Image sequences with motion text

● ● ● ●

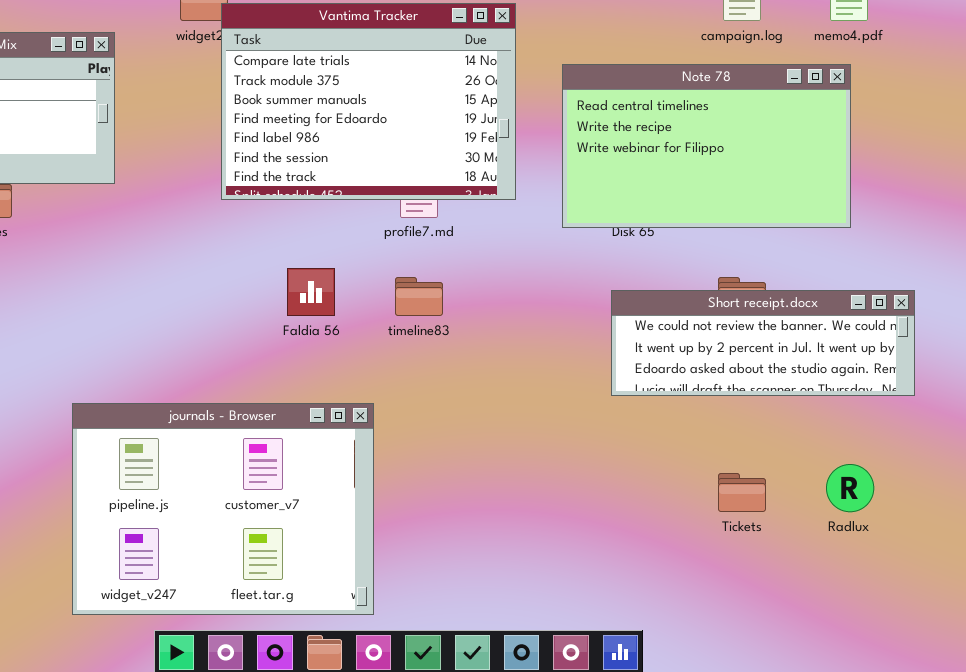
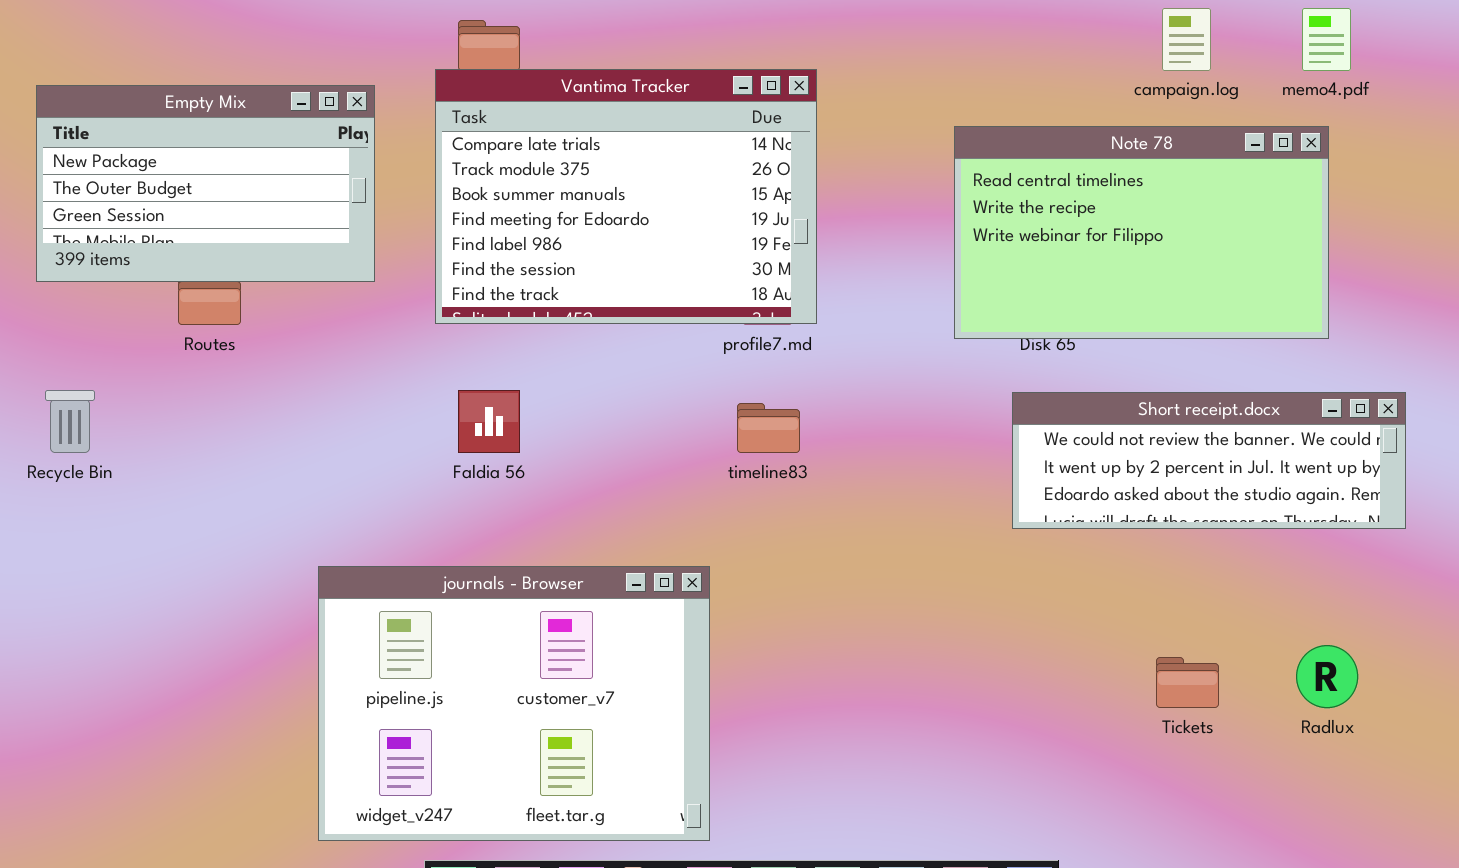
Vantima Tracker: [221,3,516,200] -> [435,69,817,324], moved
Faldia 56: [287,268,335,316] -> [458,390,520,453], moved
Short receipt.docx: [611,290,915,396] -> [1012,392,1406,529], moved

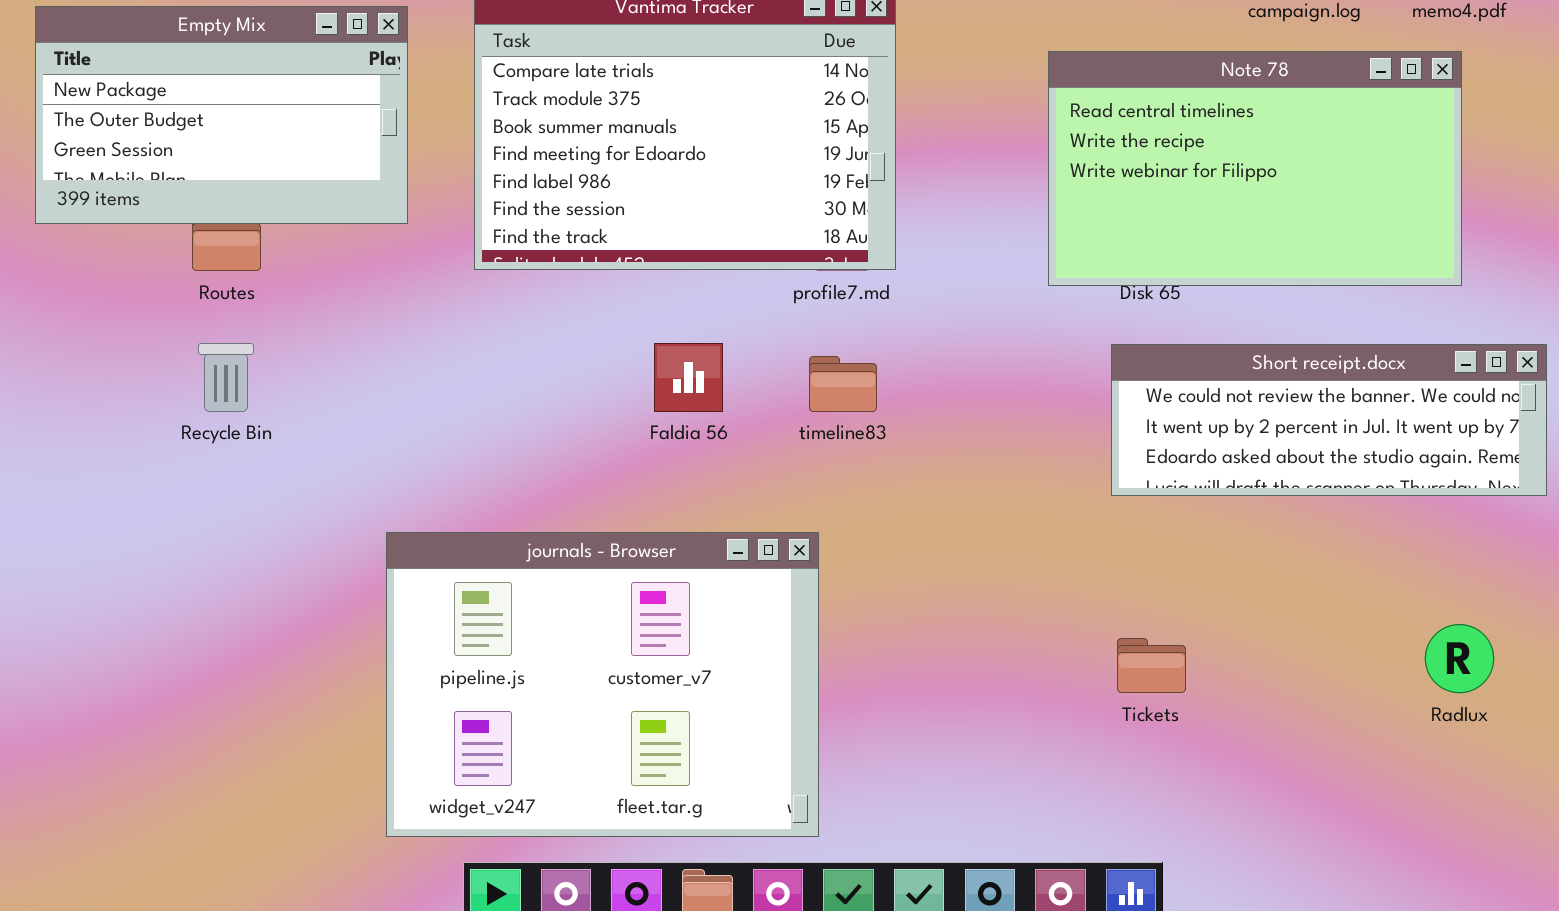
Recycle Bin: [45,390,95,453] -> [198,343,254,412], moved
Faldia 56: [458,390,520,453] -> [654,343,723,412], moved
journals - Browser: [318,566,710,841] -> [386,532,819,837], moved
Tickets: [1156,657,1219,708] -> [1117,638,1186,693], moved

● ● ● ●

_WHAT THIS TASK INVOLVES_
Output the lines above in full and exactly as given, omitting any pictures.

_WRITTEN SOLUTION_
Vantima Tracker: [221,3,516,200] -> [435,69,817,324], moved
Faldia 56: [287,268,335,316] -> [458,390,520,453], moved
Short receipt.docx: [611,290,915,396] -> [1012,392,1406,529], moved

Recycle Bin: [45,390,95,453] -> [198,343,254,412], moved
Faldia 56: [458,390,520,453] -> [654,343,723,412], moved
journals - Browser: [318,566,710,841] -> [386,532,819,837], moved
Tickets: [1156,657,1219,708] -> [1117,638,1186,693], moved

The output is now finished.